>> Begin

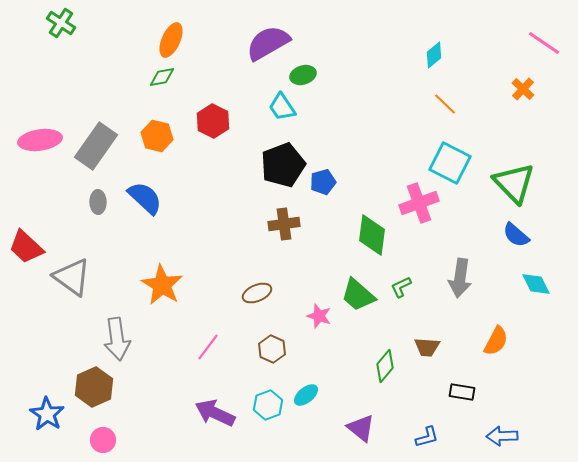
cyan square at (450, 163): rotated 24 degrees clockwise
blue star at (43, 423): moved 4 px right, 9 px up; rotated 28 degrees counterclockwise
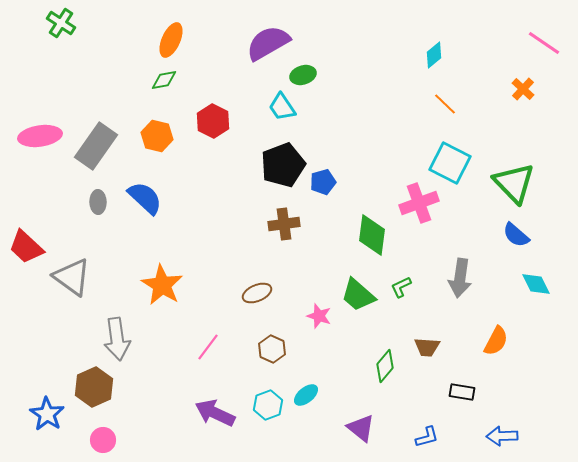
green diamond at (162, 77): moved 2 px right, 3 px down
pink ellipse at (40, 140): moved 4 px up
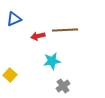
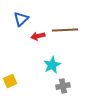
blue triangle: moved 7 px right; rotated 21 degrees counterclockwise
cyan star: moved 4 px down; rotated 18 degrees counterclockwise
yellow square: moved 6 px down; rotated 24 degrees clockwise
gray cross: rotated 24 degrees clockwise
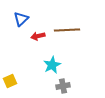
brown line: moved 2 px right
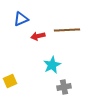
blue triangle: rotated 21 degrees clockwise
gray cross: moved 1 px right, 1 px down
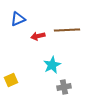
blue triangle: moved 3 px left
yellow square: moved 1 px right, 1 px up
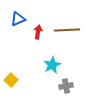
red arrow: moved 4 px up; rotated 112 degrees clockwise
yellow square: rotated 24 degrees counterclockwise
gray cross: moved 2 px right, 1 px up
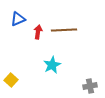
brown line: moved 3 px left
gray cross: moved 24 px right
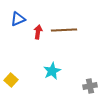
cyan star: moved 6 px down
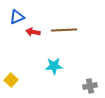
blue triangle: moved 1 px left, 2 px up
red arrow: moved 5 px left; rotated 88 degrees counterclockwise
cyan star: moved 2 px right, 5 px up; rotated 24 degrees clockwise
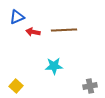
yellow square: moved 5 px right, 6 px down
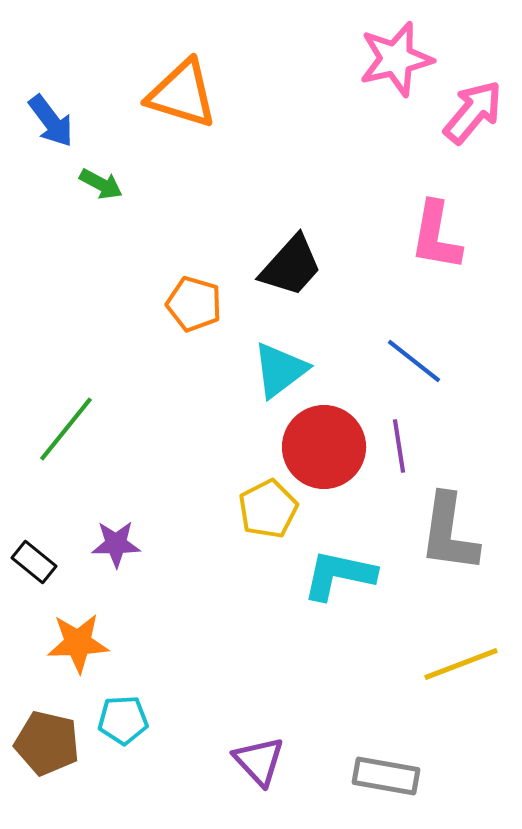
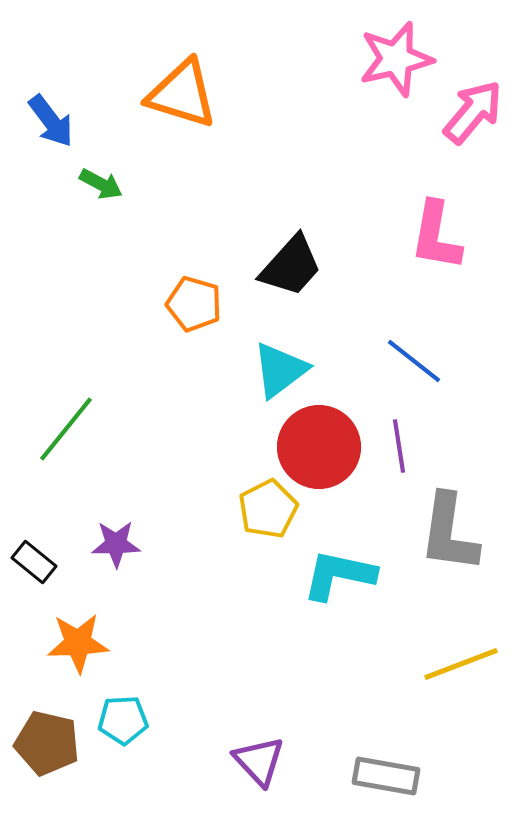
red circle: moved 5 px left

>> End

SHORT EXERCISE >> Copy every line of the entries above word for word, leaving out the picture markers.

SOLUTION TO THIS PROBLEM >>
cyan square at (450, 163): rotated 24 degrees clockwise
blue star at (43, 423): moved 4 px right, 9 px up; rotated 28 degrees counterclockwise
green diamond at (162, 77): moved 2 px right, 3 px down
pink ellipse at (40, 140): moved 4 px up
blue triangle: moved 7 px right; rotated 21 degrees counterclockwise
cyan star: moved 4 px down; rotated 18 degrees counterclockwise
yellow square: moved 6 px down; rotated 24 degrees clockwise
gray cross: rotated 24 degrees clockwise
brown line: moved 2 px right
blue triangle: rotated 21 degrees clockwise
gray cross: moved 1 px right, 1 px down
blue triangle: moved 3 px left
yellow square: moved 1 px right, 1 px up
red arrow: moved 4 px up; rotated 112 degrees clockwise
yellow square: rotated 24 degrees counterclockwise
gray cross: moved 2 px right, 1 px up
brown line: moved 3 px left
gray cross: moved 24 px right
cyan star: moved 6 px down
blue triangle: moved 1 px left, 2 px up
red arrow: moved 5 px left; rotated 88 degrees counterclockwise
cyan star: moved 2 px right, 5 px up; rotated 24 degrees clockwise
yellow square: moved 5 px right, 6 px down
red circle: moved 5 px left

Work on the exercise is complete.